▸ Problem statement
Nothing but the lines below from the one containing "R12: 100 (N5, N18) -> 820 (N5, N18)" through the one containing "U4 pin A1: none -> 0V" should appear in the answer, exact and without pictures.

▸ Task input
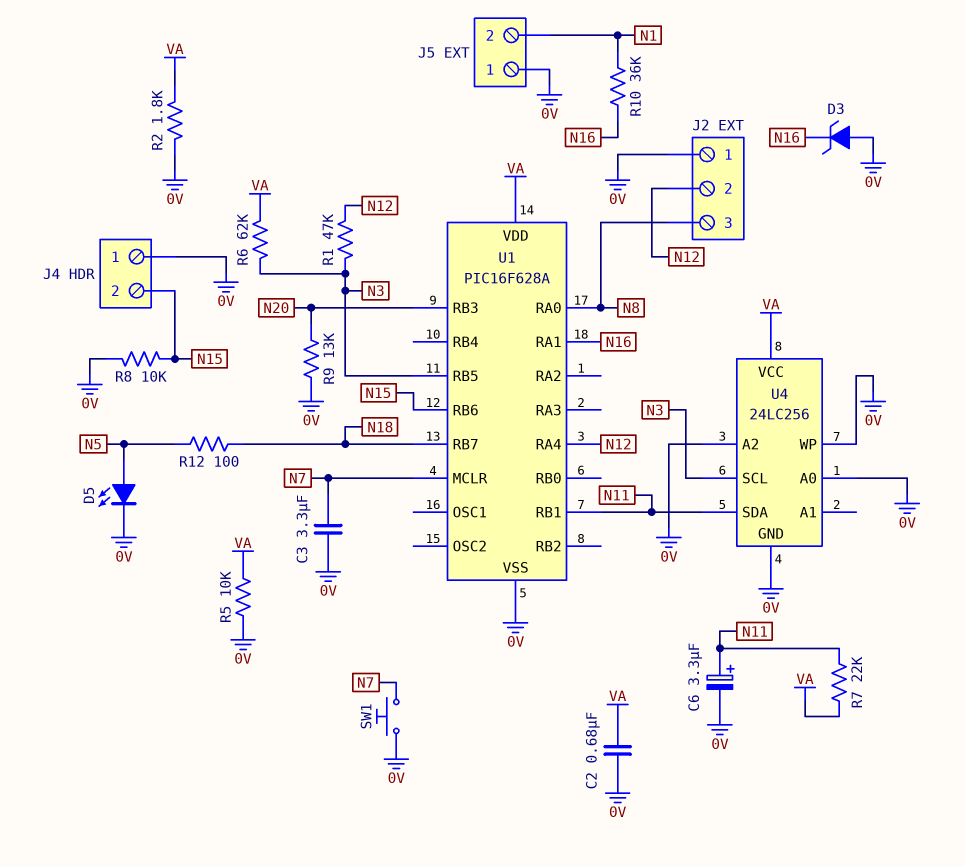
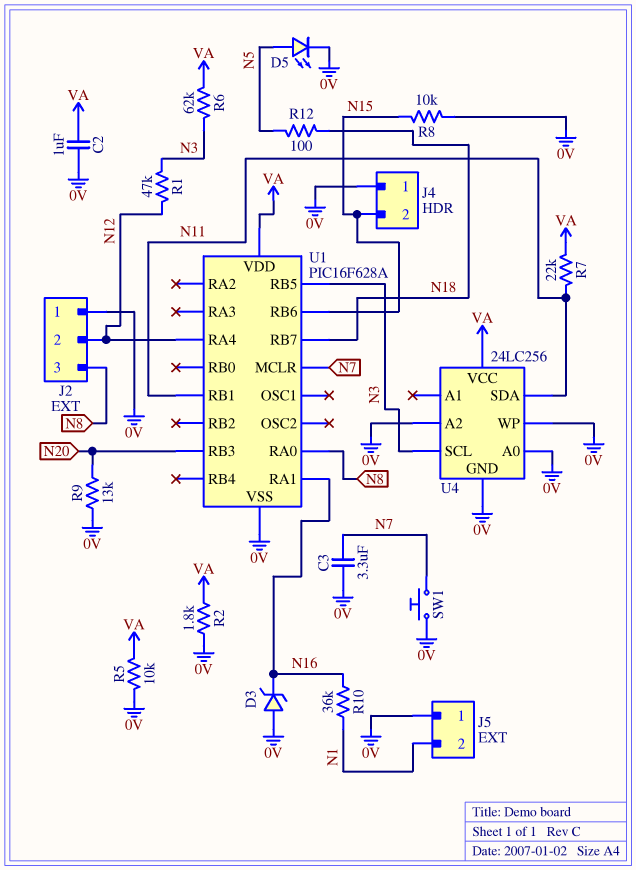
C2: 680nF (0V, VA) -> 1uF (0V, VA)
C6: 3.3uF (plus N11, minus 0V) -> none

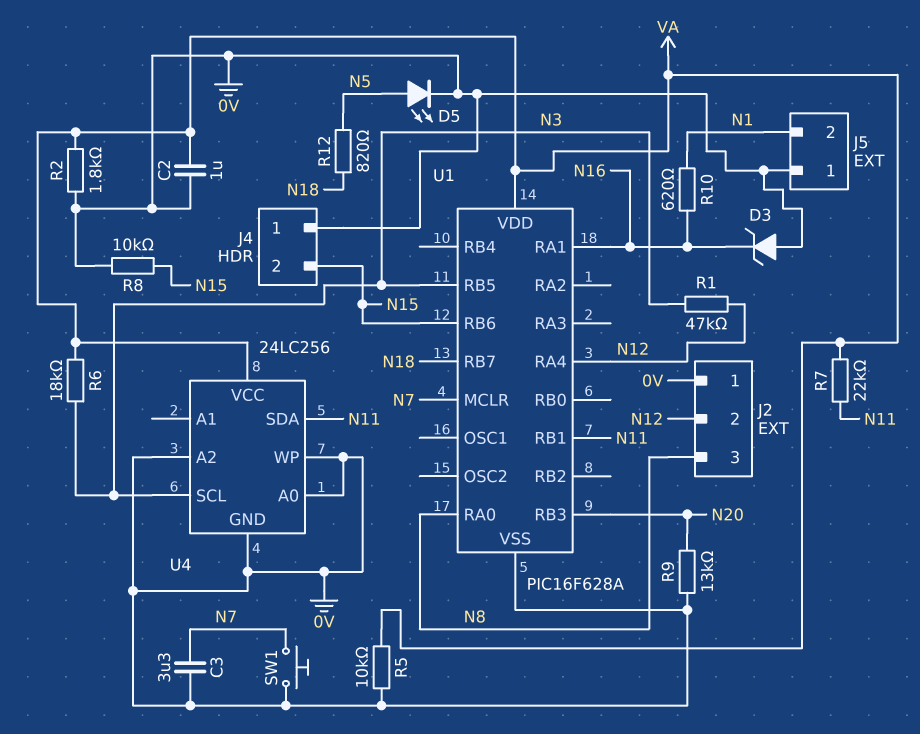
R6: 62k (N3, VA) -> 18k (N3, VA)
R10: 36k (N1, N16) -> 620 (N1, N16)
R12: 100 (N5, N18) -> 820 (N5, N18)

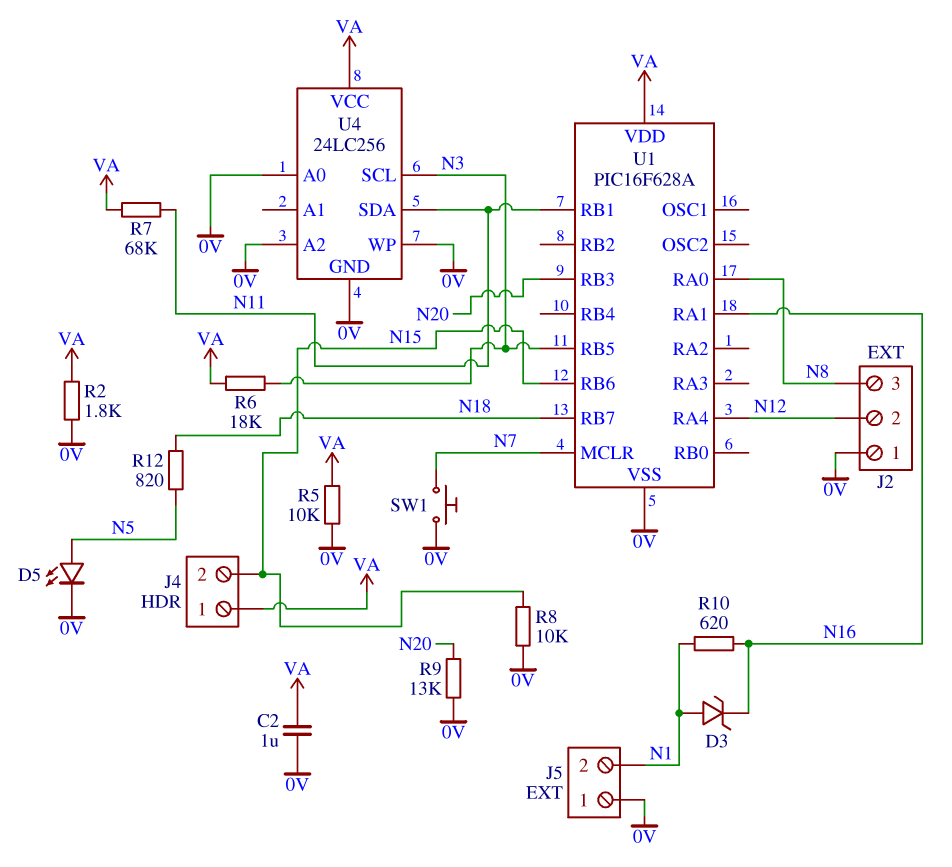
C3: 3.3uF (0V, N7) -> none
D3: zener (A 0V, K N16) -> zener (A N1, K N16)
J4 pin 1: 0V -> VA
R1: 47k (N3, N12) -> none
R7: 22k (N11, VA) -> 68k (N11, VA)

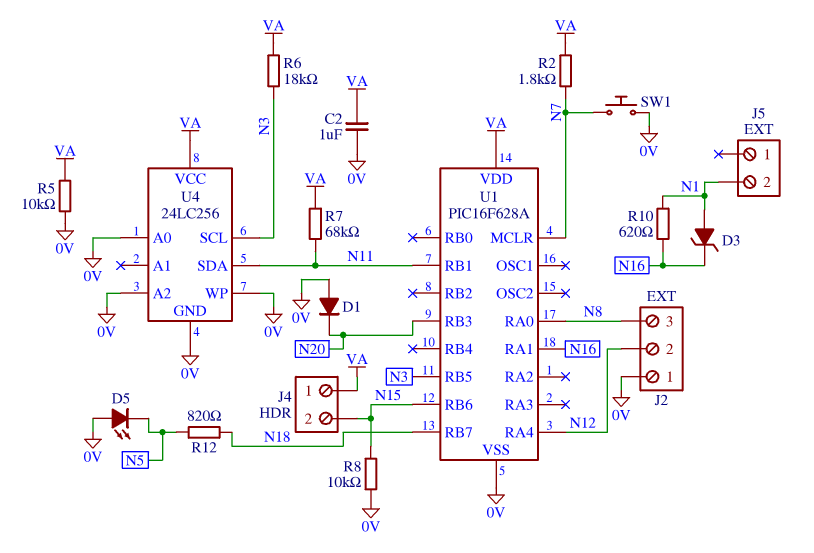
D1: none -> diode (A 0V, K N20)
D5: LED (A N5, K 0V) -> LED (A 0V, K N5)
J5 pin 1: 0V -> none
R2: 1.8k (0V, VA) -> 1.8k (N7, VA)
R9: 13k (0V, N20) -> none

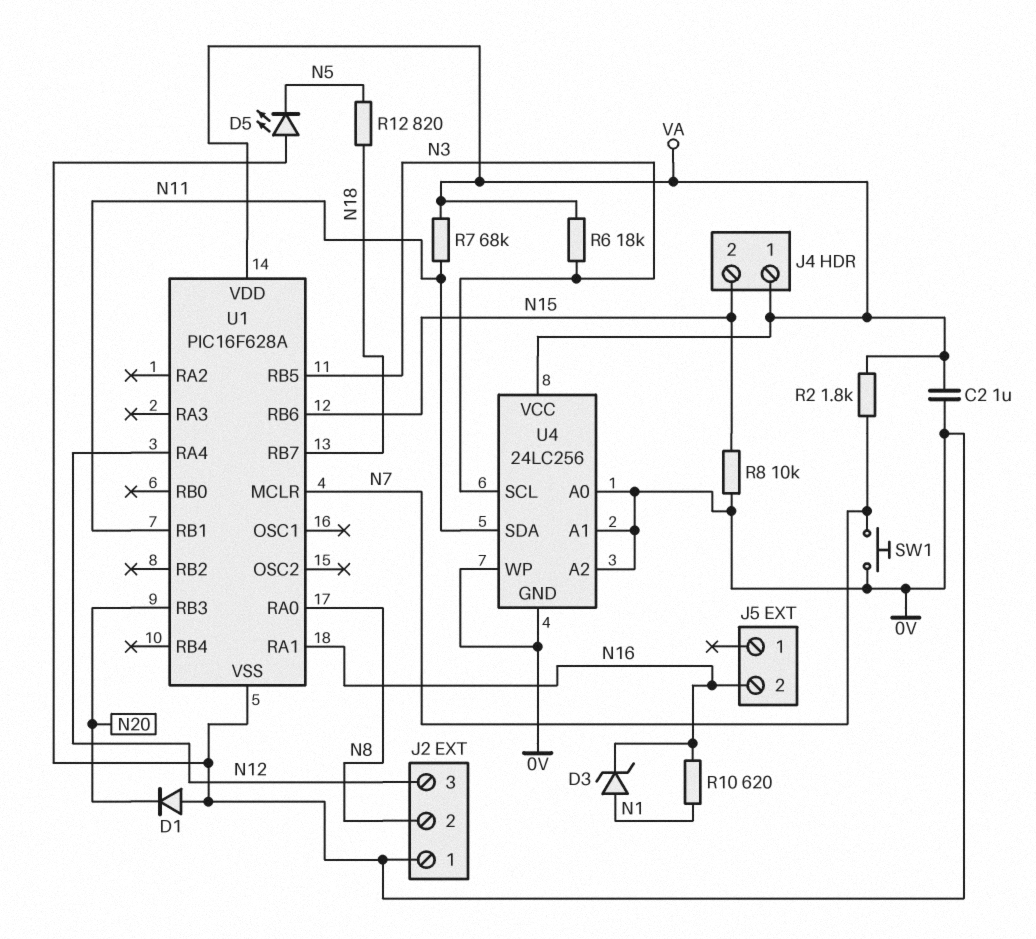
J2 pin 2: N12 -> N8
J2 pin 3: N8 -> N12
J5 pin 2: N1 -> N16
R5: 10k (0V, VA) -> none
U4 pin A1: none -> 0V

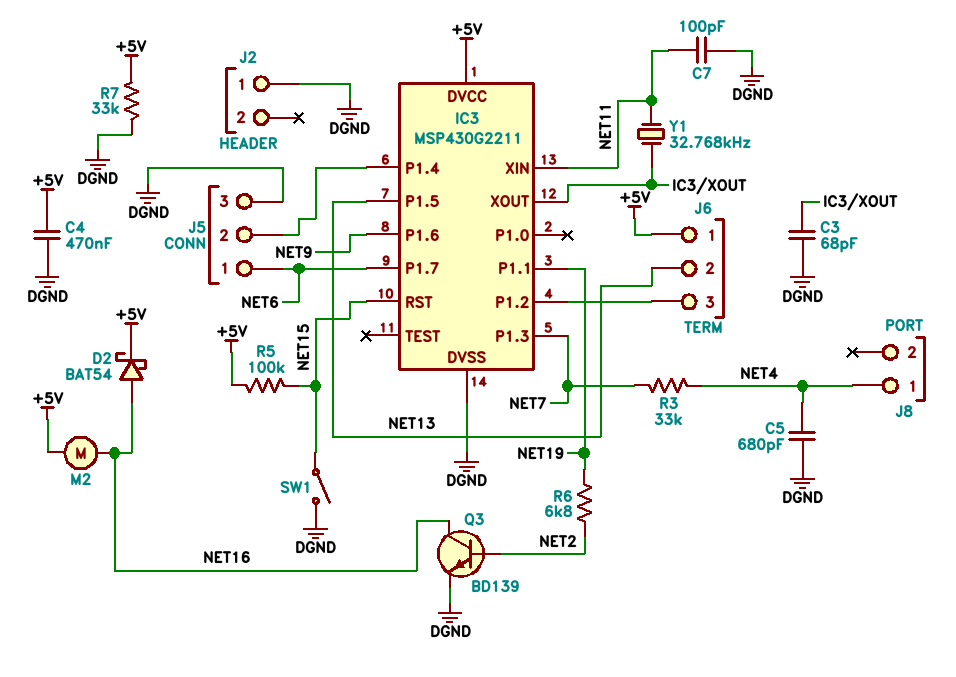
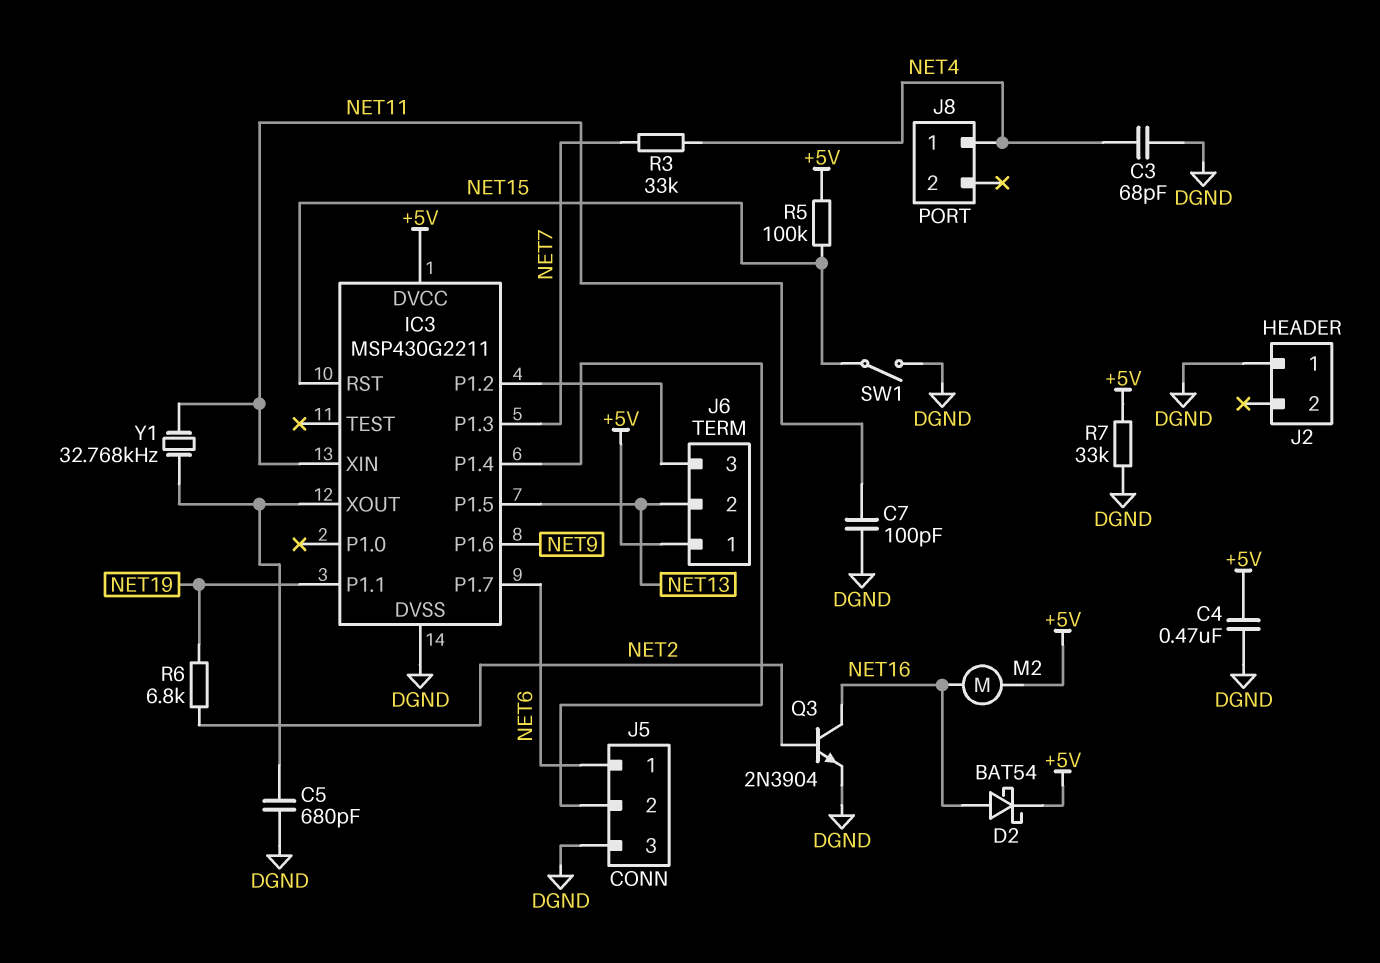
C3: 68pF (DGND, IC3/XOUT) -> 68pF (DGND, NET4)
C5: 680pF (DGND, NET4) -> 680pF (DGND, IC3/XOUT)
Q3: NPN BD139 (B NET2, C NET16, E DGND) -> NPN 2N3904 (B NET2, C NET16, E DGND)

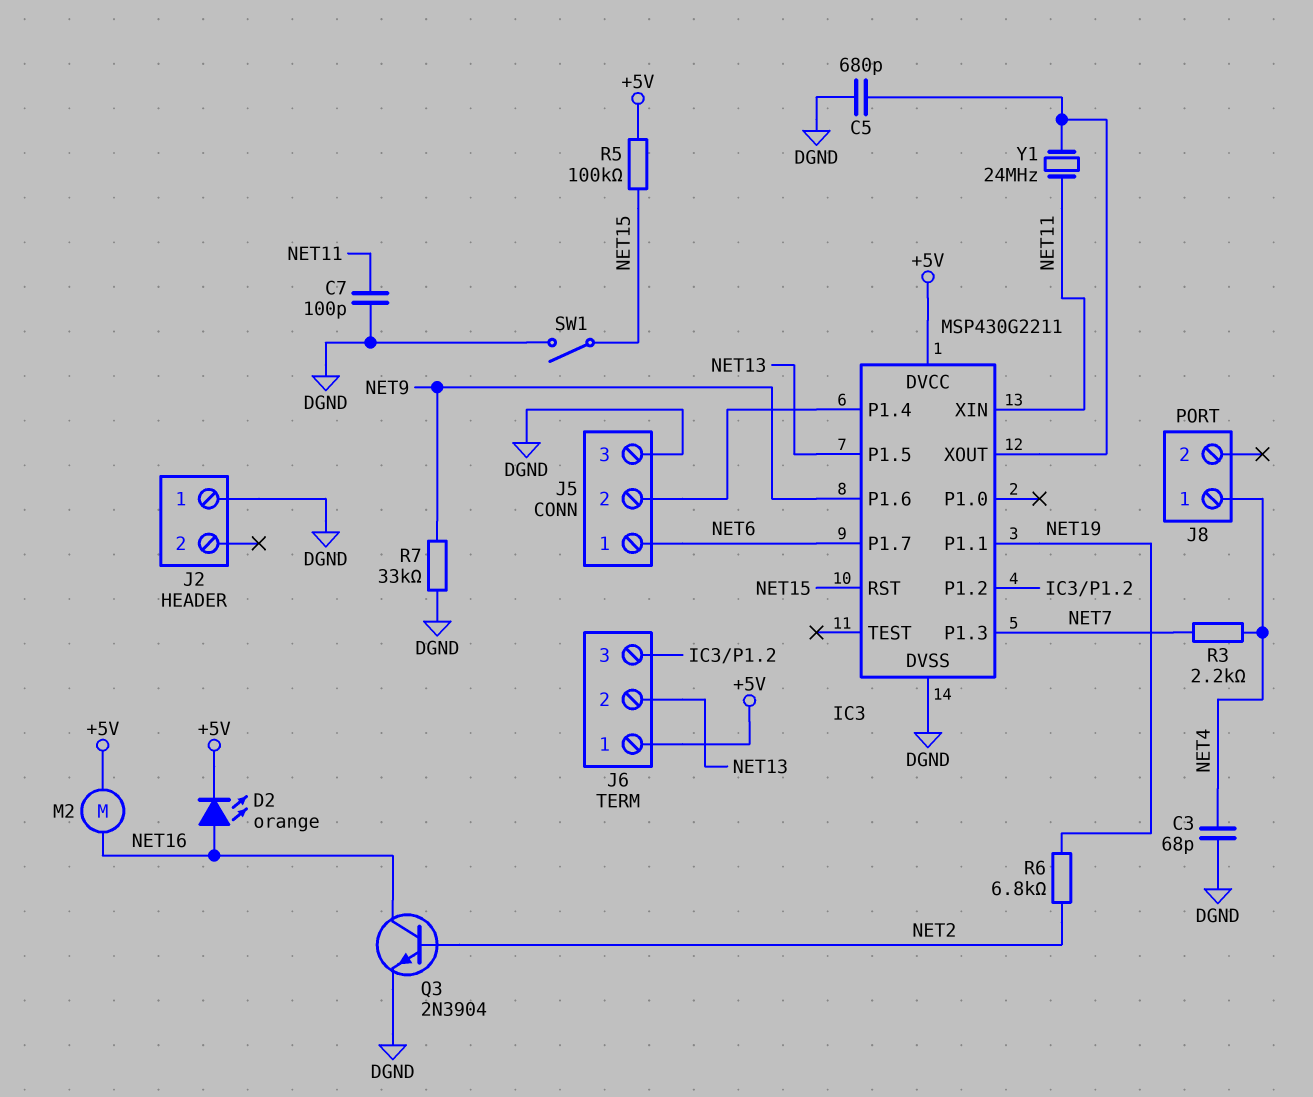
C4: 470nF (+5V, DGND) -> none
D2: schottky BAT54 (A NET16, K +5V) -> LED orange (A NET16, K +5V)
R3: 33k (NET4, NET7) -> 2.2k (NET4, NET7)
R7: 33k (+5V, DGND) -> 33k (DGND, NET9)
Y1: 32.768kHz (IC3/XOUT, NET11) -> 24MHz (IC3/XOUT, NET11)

▸ Response box
R12: 100 (N5, N18) -> 820 (N5, N18)

C3: 3.3uF (0V, N7) -> none
D3: zener (A 0V, K N16) -> zener (A N1, K N16)
J4 pin 1: 0V -> VA
R1: 47k (N3, N12) -> none
R7: 22k (N11, VA) -> 68k (N11, VA)

D1: none -> diode (A 0V, K N20)
D5: LED (A N5, K 0V) -> LED (A 0V, K N5)
J5 pin 1: 0V -> none
R2: 1.8k (0V, VA) -> 1.8k (N7, VA)
R9: 13k (0V, N20) -> none

J2 pin 2: N12 -> N8
J2 pin 3: N8 -> N12
J5 pin 2: N1 -> N16
R5: 10k (0V, VA) -> none
U4 pin A1: none -> 0V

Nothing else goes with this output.